*** Material to process ***

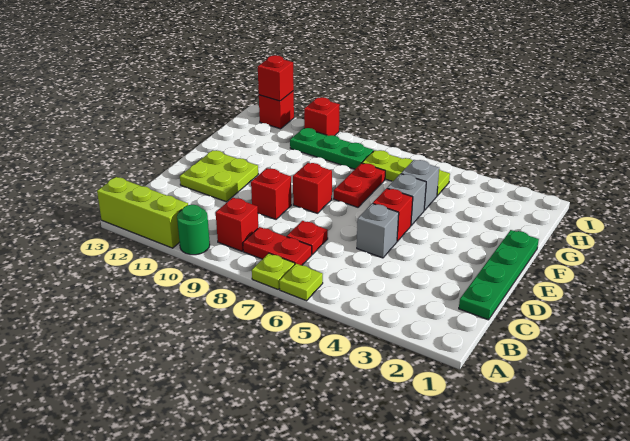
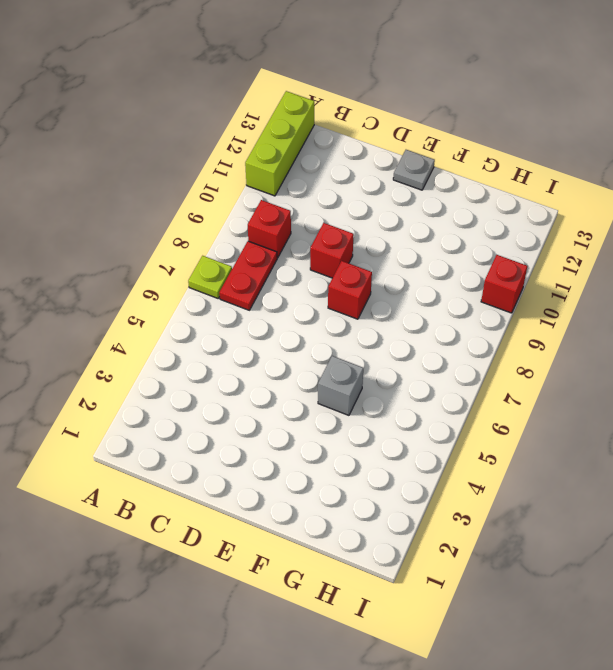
grey plate E13 level 1 -> none
none -> lime plate A6 level 1
none -> green round brick A10 level 1
none -> green plate C1:F1 level 1

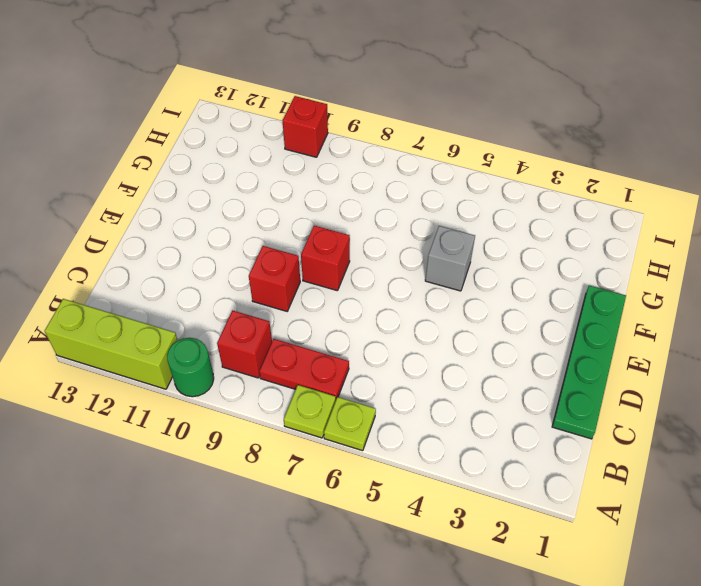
none -> red plate C7 level 1
none -> grey brick D5 level 1
none -> lime plate D11:E12 level 1

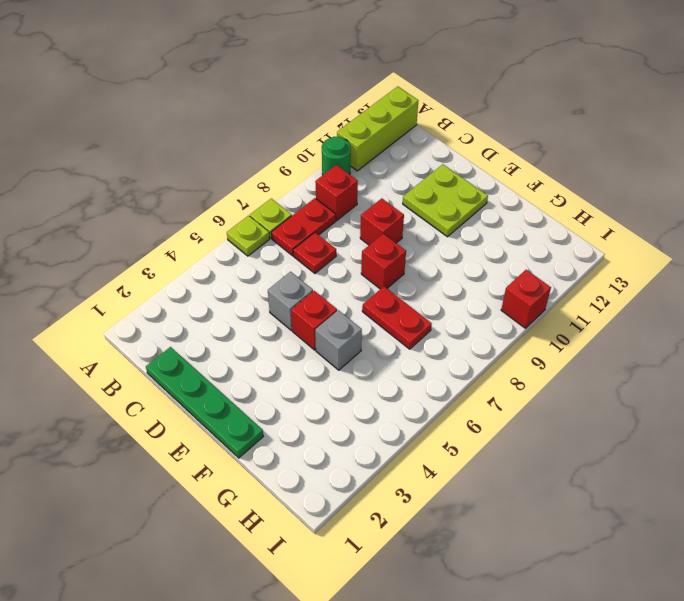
none -> grey brick G5 level 1
none -> lime plate H5:H7 level 1
none -> green plate H8:H10 level 1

*** End of Material to process ***

### Try it
Leaving out the pictures, reproduce the whole listing above exactly.

### Reply to the exercise
grey plate E13 level 1 -> none
none -> lime plate A6 level 1
none -> green round brick A10 level 1
none -> green plate C1:F1 level 1

none -> red plate C7 level 1
none -> grey brick D5 level 1
none -> lime plate D11:E12 level 1

none -> grey brick G5 level 1
none -> lime plate H5:H7 level 1
none -> green plate H8:H10 level 1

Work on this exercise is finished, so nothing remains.